> Task instructions:
Your job is to retype the records exactly while dropping every picture.

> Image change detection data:
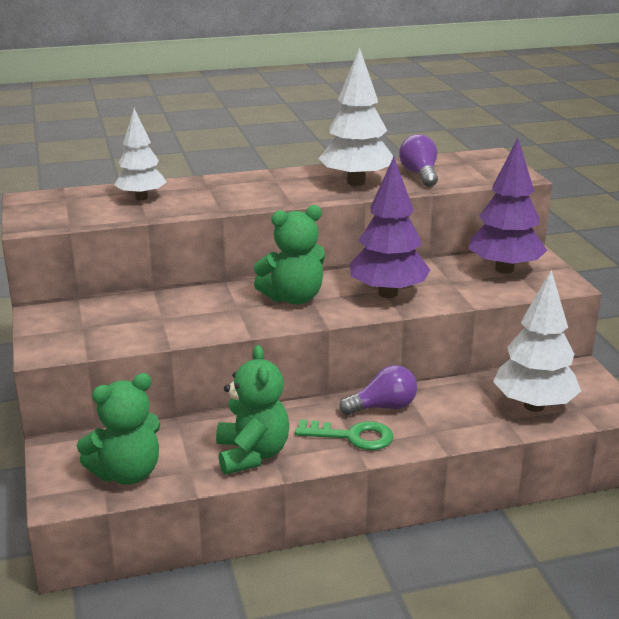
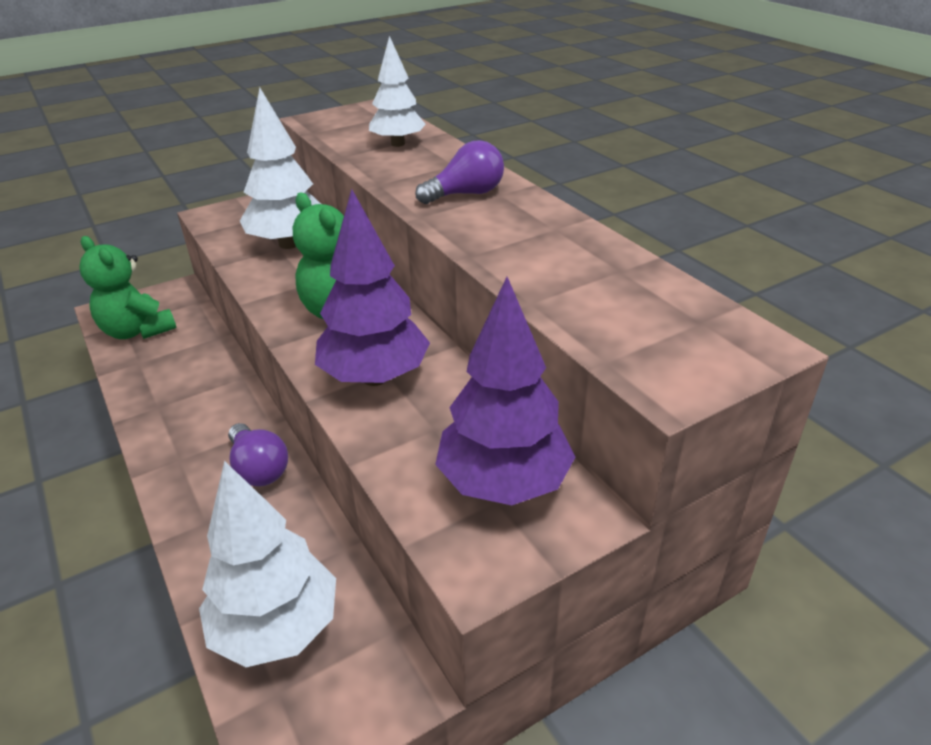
camera: 75 degrees right, 10 degrees up
(252, 455) = (162, 392): green teddy bear -> none
(352, 436) = (194, 454): green key -> none
(356, 182) = (523, 244): white tree -> white tree (289, 244)
(420, 175) = (593, 287): purple light bulb -> purple light bulb (466, 194)

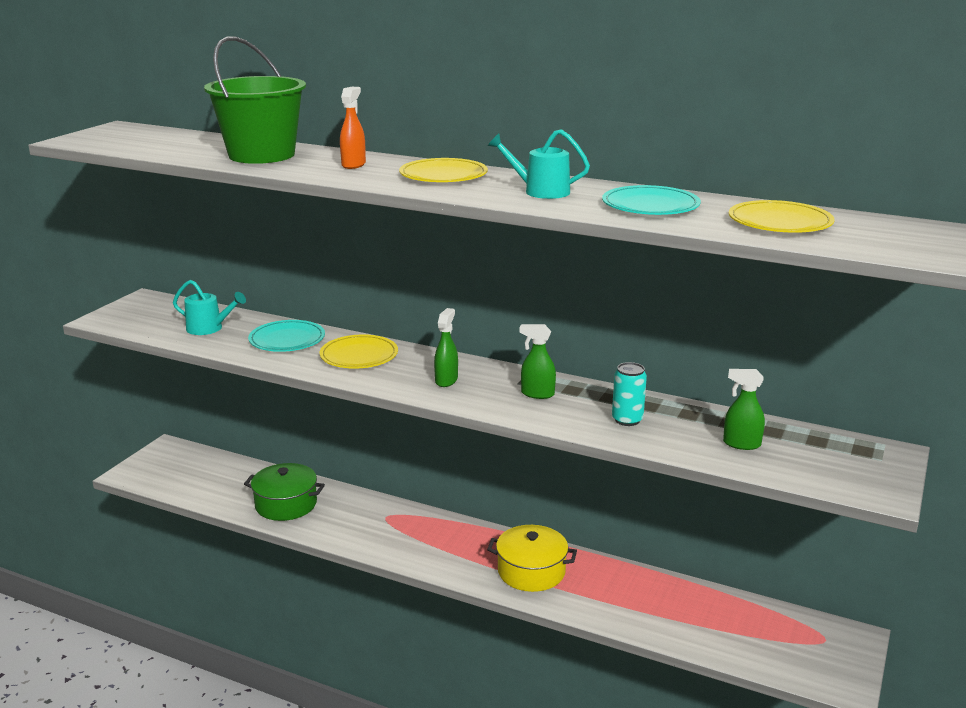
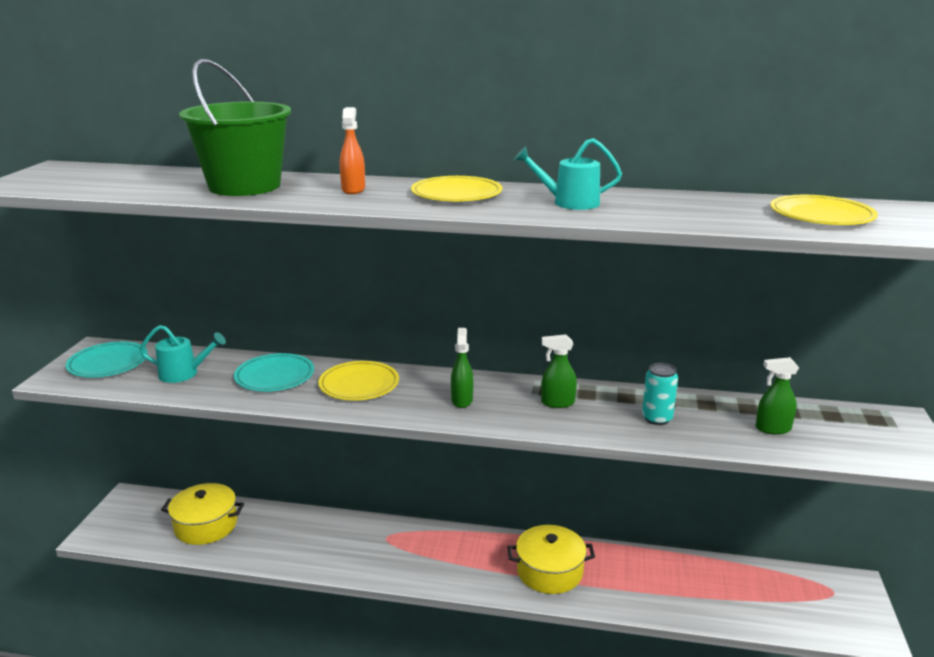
camera: 15 degrees left, 0 degrees up
(226, 481) = (206, 525): none -> yellow pot
(286, 504) = (279, 541): green pot -> none
(650, 205) = (688, 209): turquoise plate -> turquoise plate (108, 363)

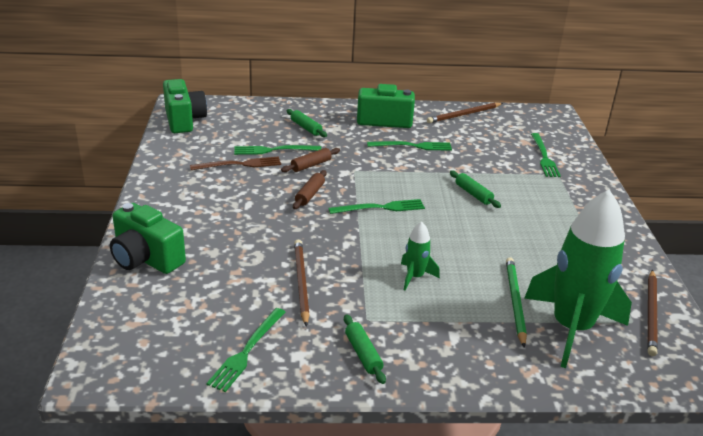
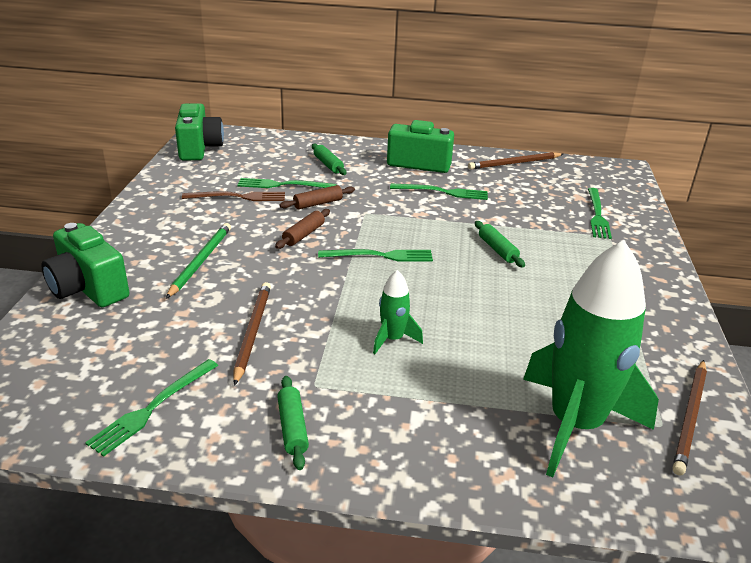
camera: 10 degrees right, 0 degrees up
(515, 301) = (510, 382): green pencil -> green pencil (201, 261)

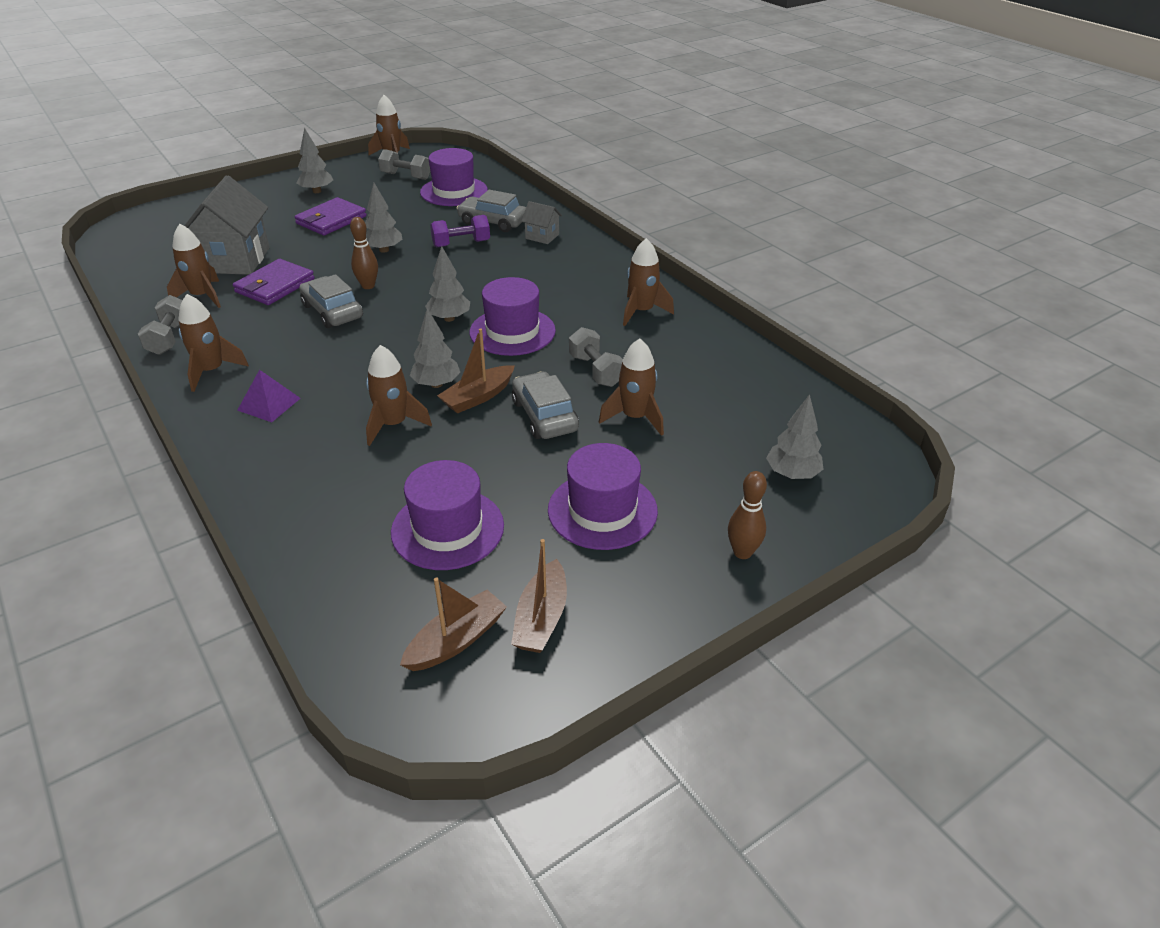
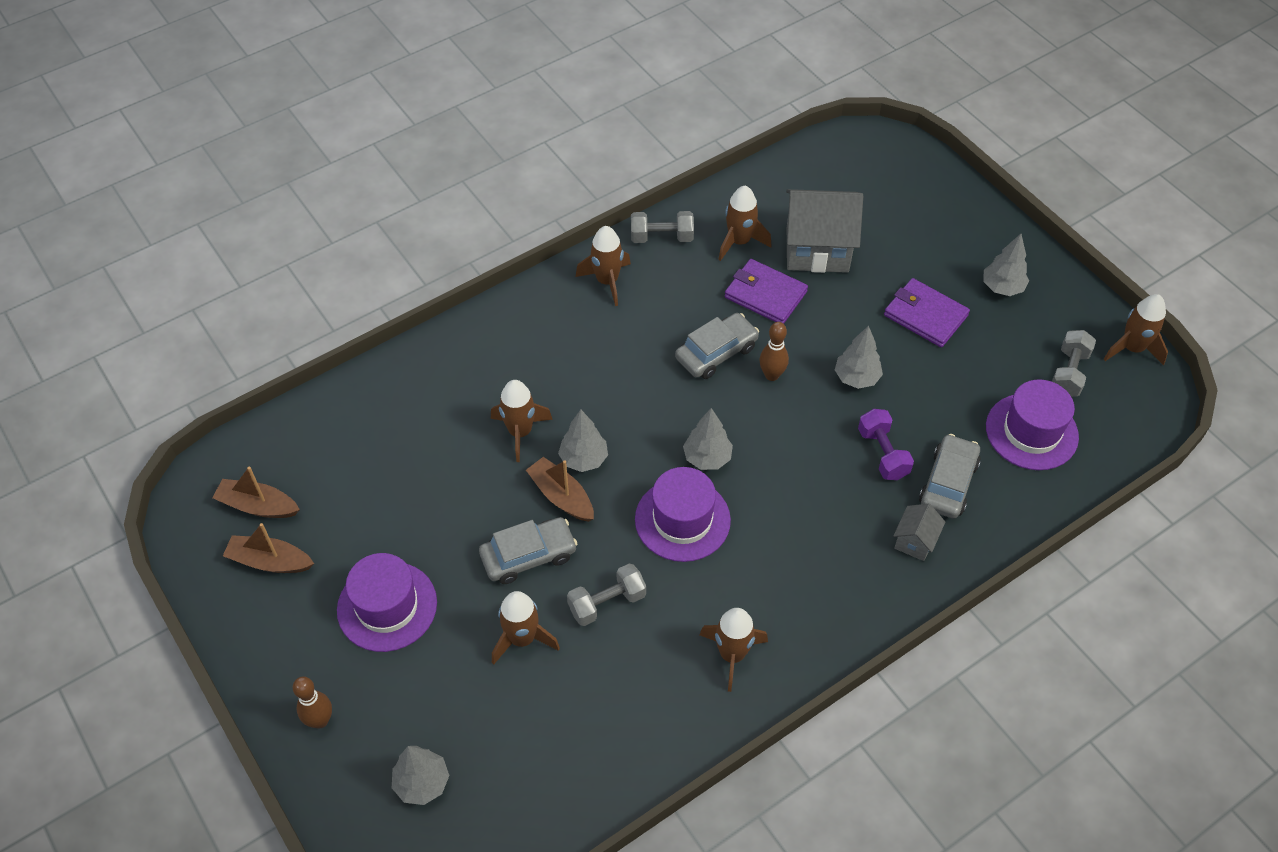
camera: 90 degrees right, 15 degrees up
(269, 404) = (555, 334): purple pyramid -> none
(447, 529) = (377, 489): purple hat -> none
(456, 640) = (258, 506): brown boat -> brown boat turned 150 degrees clockwise

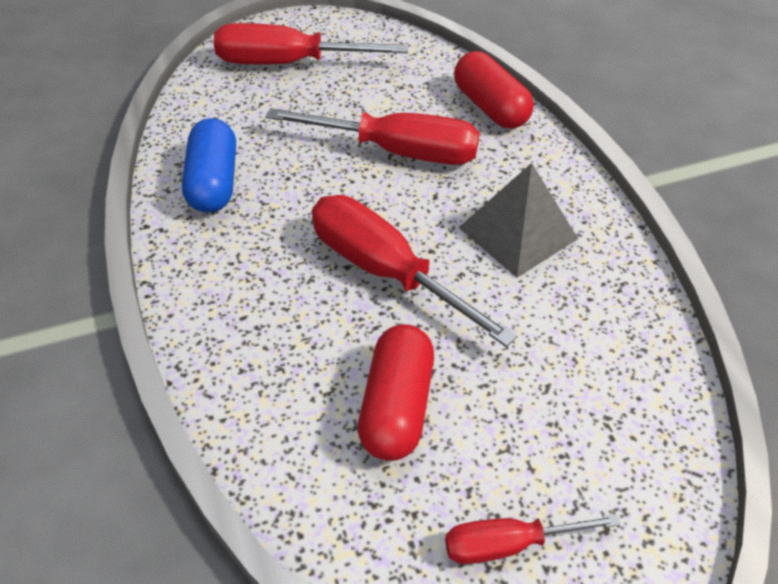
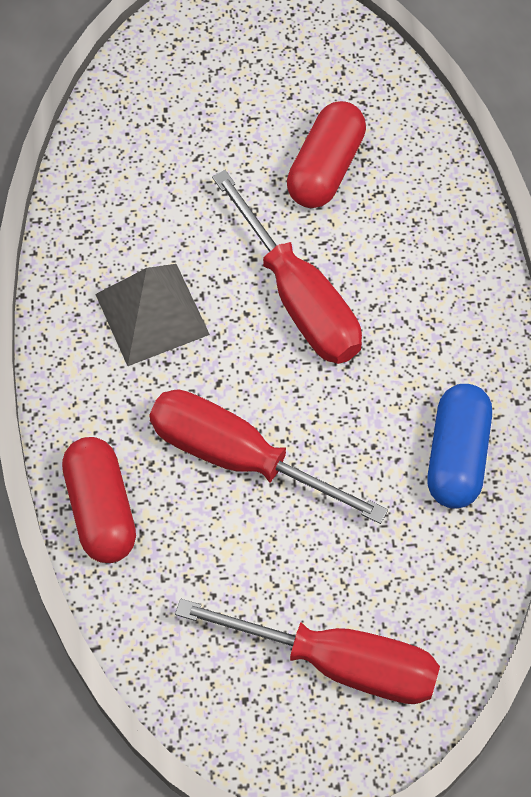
camera: 165 degrees left, 15 degrees up
(509, 544) = (275, 57): red screwdriver -> none

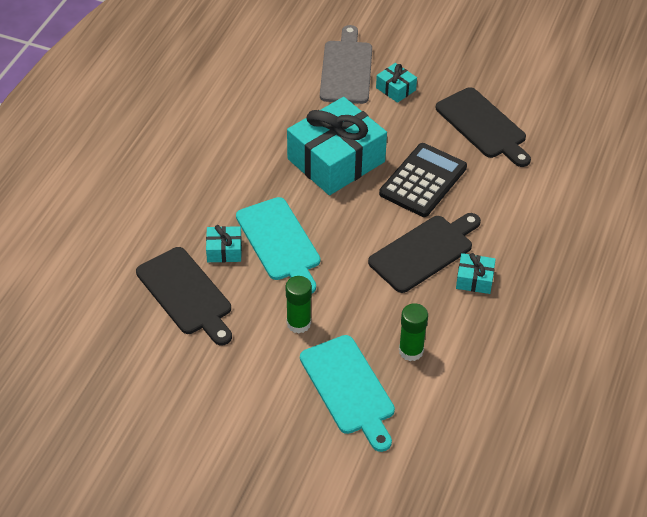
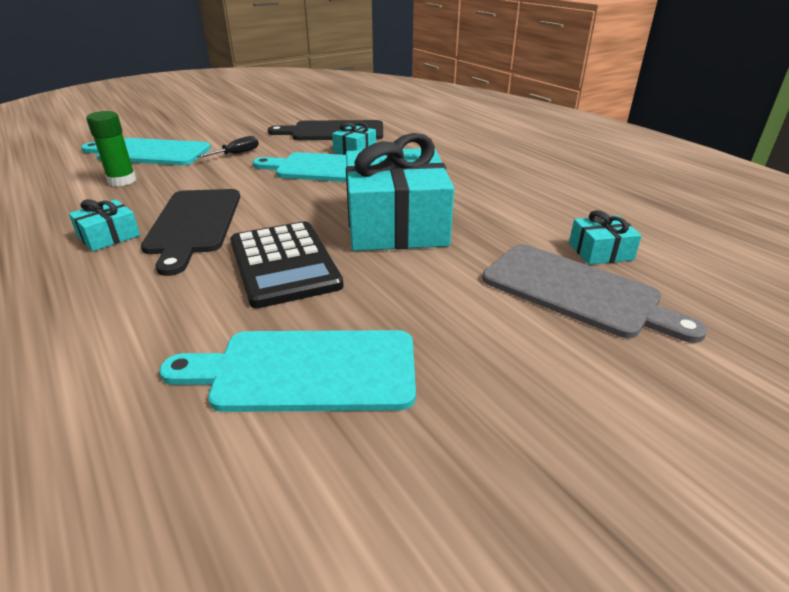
camera: 125 degrees right, 15 degrees down
(298, 323) = (237, 154): green glue stick -> black screwdriver
(395, 89) = (490, 318): turquoise gift -> turquoise gift (600, 251)
(483, 126) = (306, 371): black cutting board -> turquoise cutting board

> Reply:
camera: 75 degrees right, 10 degrees up
(252, 455) = (162, 392): green teddy bear -> none
(352, 436) = (194, 454): green key -> none
(356, 182) = (523, 244): white tree -> white tree (289, 244)
(420, 175) = (593, 287): purple light bulb -> purple light bulb (466, 194)

camera: 15 degrees left, 0 degrees up
(226, 481) = (206, 525): none -> yellow pot
(286, 504) = (279, 541): green pot -> none
(650, 205) = (688, 209): turquoise plate -> turquoise plate (108, 363)

camera: 10 degrees right, 0 degrees up
(515, 301) = (510, 382): green pencil -> green pencil (201, 261)

camera: 90 degrees right, 15 degrees up
(269, 404) = (555, 334): purple pyramid -> none
(447, 529) = (377, 489): purple hat -> none
(456, 640) = (258, 506): brown boat -> brown boat turned 150 degrees clockwise

camera: 165 degrees left, 15 degrees up
(509, 544) = (275, 57): red screwdriver -> none

camera: 125 degrees right, 15 degrees down
(298, 323) = (237, 154): green glue stick -> black screwdriver
(395, 89) = (490, 318): turquoise gift -> turquoise gift (600, 251)
(483, 126) = (306, 371): black cutting board -> turquoise cutting board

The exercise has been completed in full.